• WHAT YOU SHOULD DO
All of the data below is to be repeated exactly, except for the pictures.

▼▼▼

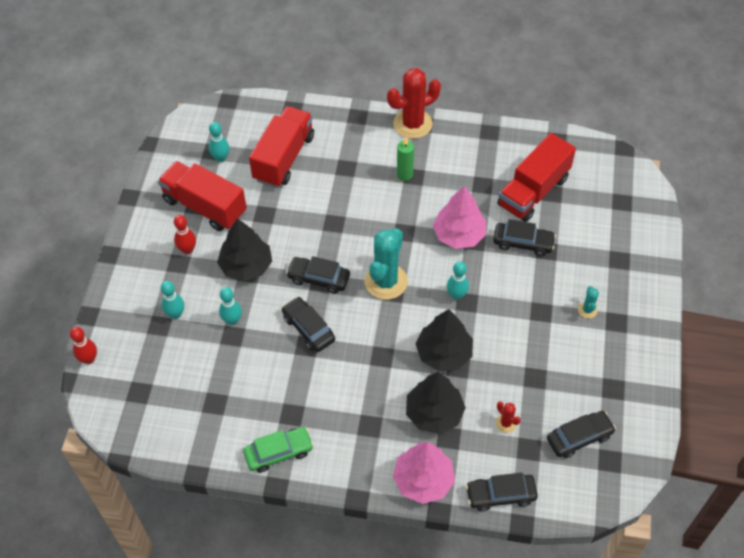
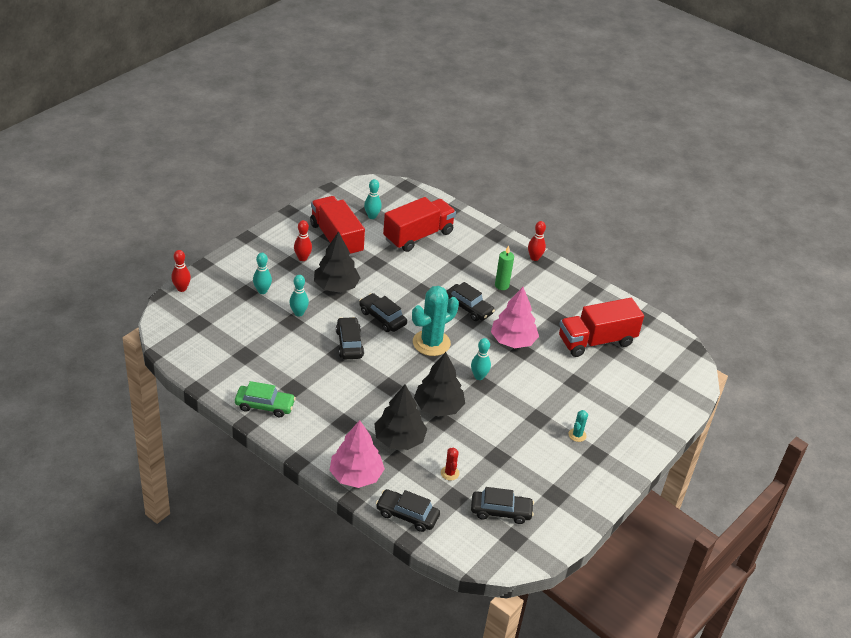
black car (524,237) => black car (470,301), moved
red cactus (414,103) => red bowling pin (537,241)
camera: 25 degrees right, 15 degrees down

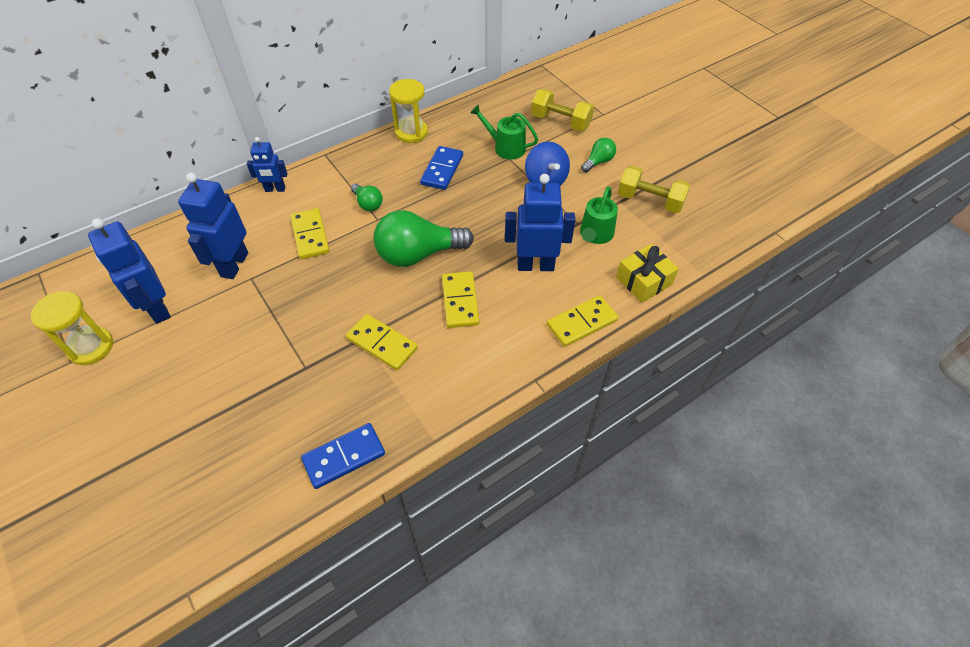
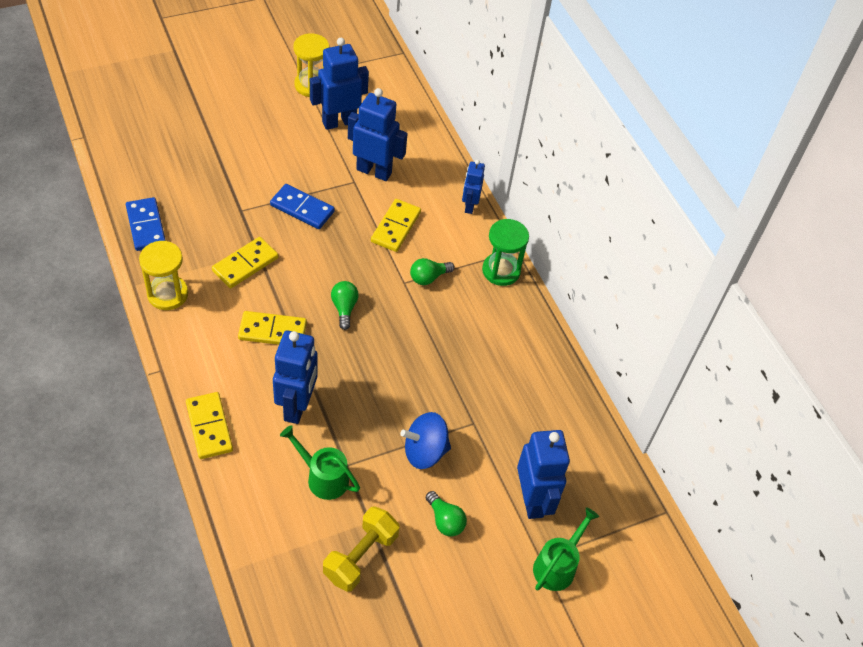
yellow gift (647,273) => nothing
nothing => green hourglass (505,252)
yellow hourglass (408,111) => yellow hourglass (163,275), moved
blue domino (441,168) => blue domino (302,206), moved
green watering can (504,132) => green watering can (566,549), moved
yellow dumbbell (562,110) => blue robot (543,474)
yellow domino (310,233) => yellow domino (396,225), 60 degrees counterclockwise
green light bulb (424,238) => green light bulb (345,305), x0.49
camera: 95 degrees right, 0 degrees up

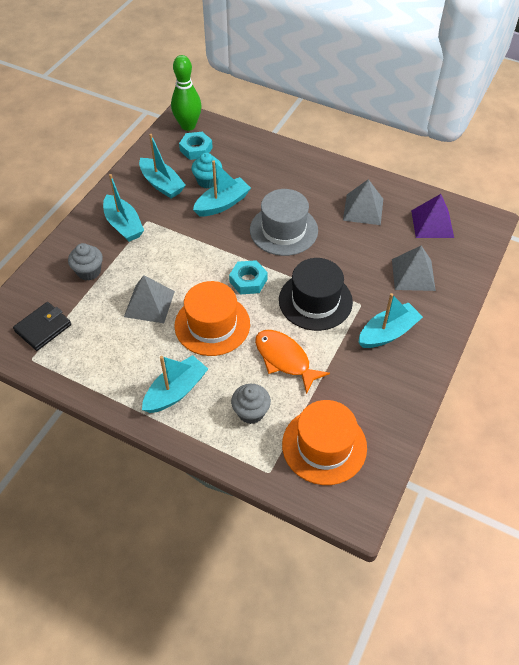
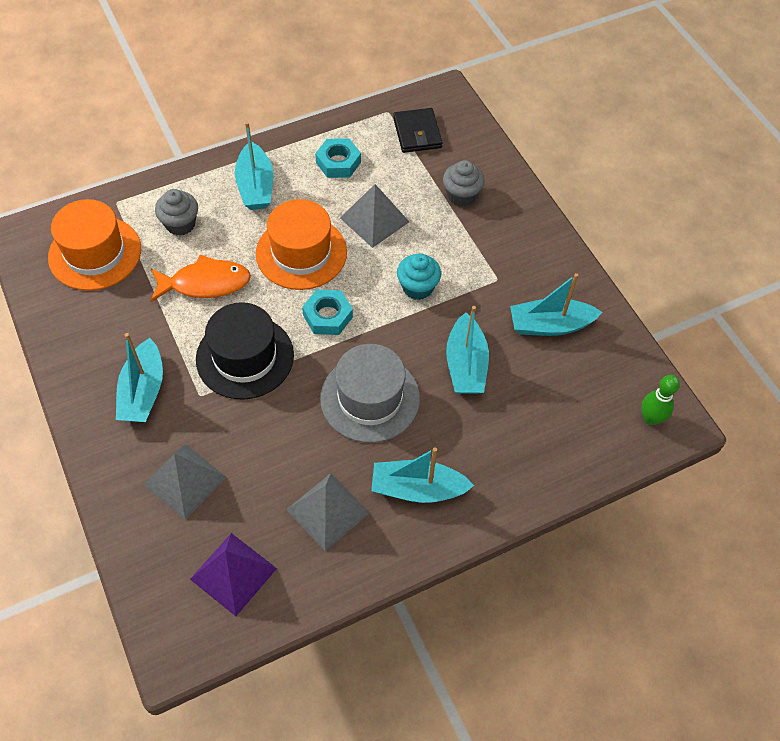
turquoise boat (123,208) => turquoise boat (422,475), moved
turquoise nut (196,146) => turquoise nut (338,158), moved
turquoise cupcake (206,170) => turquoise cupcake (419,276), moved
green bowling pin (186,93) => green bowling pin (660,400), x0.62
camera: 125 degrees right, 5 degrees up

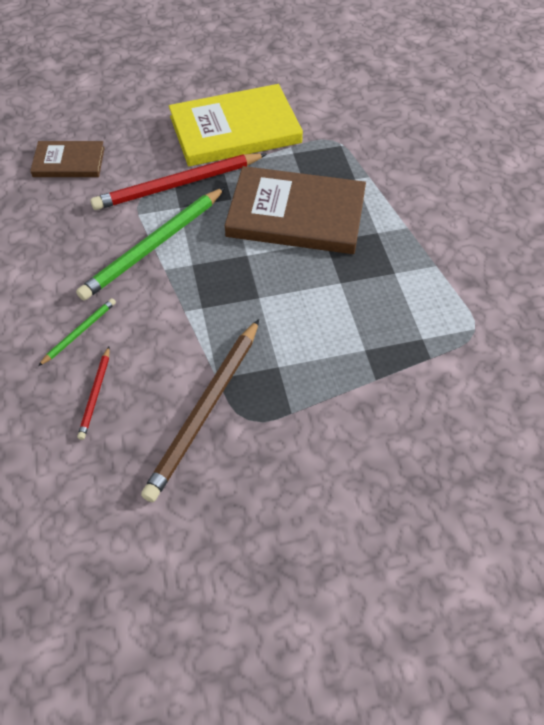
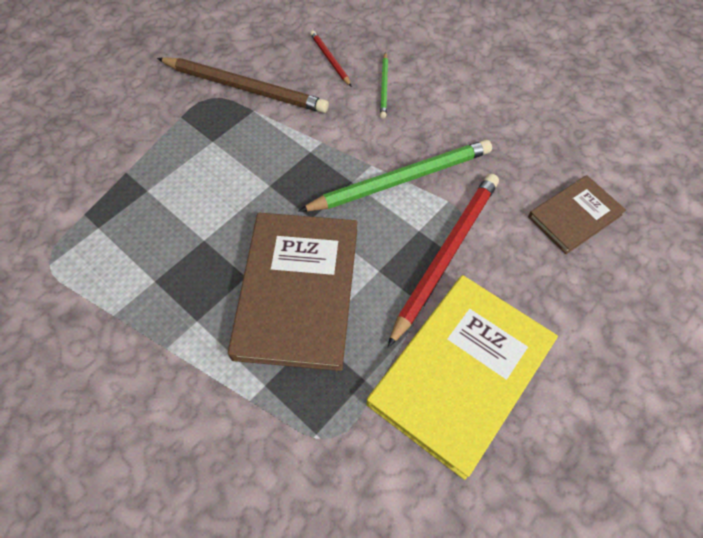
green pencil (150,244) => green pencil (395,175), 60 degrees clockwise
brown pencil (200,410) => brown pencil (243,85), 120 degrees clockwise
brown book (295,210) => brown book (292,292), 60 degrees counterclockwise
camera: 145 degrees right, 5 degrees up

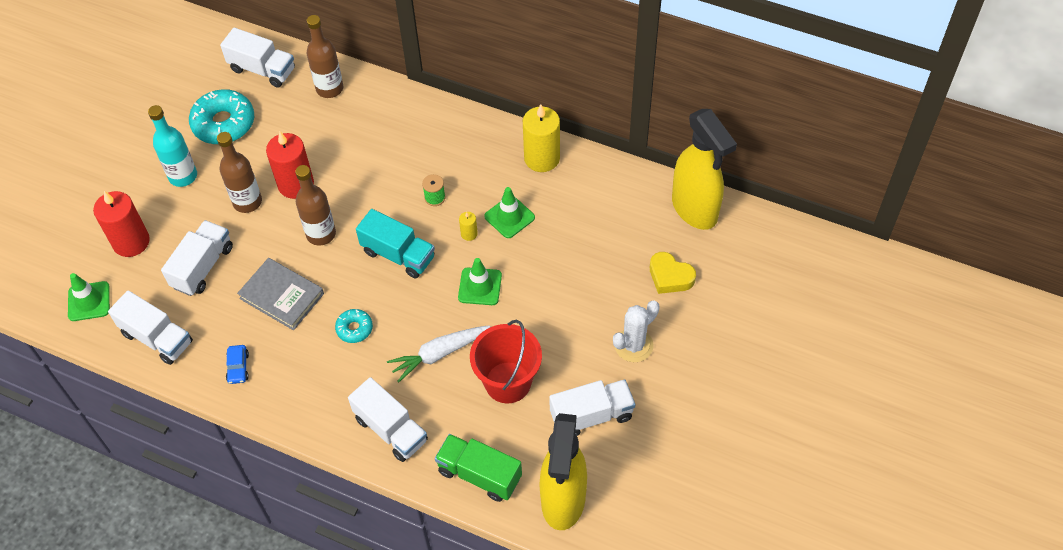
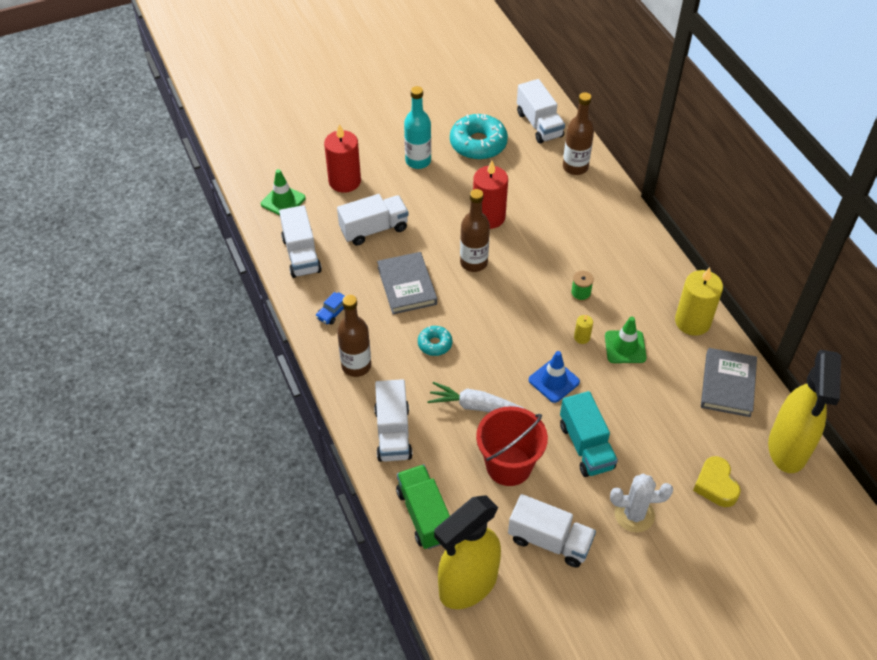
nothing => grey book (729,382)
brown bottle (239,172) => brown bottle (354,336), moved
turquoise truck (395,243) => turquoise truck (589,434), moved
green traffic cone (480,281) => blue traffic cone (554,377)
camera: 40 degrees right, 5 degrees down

▲▲▲

• REPLY
black car (524,237) => black car (470,301), moved
red cactus (414,103) => red bowling pin (537,241)
camera: 25 degrees right, 15 degrees down

yellow gift (647,273) => nothing
nothing => green hourglass (505,252)
yellow hourglass (408,111) => yellow hourglass (163,275), moved
blue domino (441,168) => blue domino (302,206), moved
green watering can (504,132) => green watering can (566,549), moved
yellow dumbbell (562,110) => blue robot (543,474)
yellow domino (310,233) => yellow domino (396,225), 60 degrees counterclockwise
green light bulb (424,238) => green light bulb (345,305), x0.49
camera: 95 degrees right, 0 degrees up

turquoise boat (123,208) => turquoise boat (422,475), moved
turquoise nut (196,146) => turquoise nut (338,158), moved
turquoise cupcake (206,170) => turquoise cupcake (419,276), moved
green bowling pin (186,93) => green bowling pin (660,400), x0.62
camera: 125 degrees right, 5 degrees up

green pencil (150,244) => green pencil (395,175), 60 degrees clockwise
brown pencil (200,410) => brown pencil (243,85), 120 degrees clockwise
brown book (295,210) => brown book (292,292), 60 degrees counterclockwise
camera: 145 degrees right, 5 degrees up

nothing => grey book (729,382)
brown bottle (239,172) => brown bottle (354,336), moved
turquoise truck (395,243) => turquoise truck (589,434), moved
green traffic cone (480,281) => blue traffic cone (554,377)
camera: 40 degrees right, 5 degrees down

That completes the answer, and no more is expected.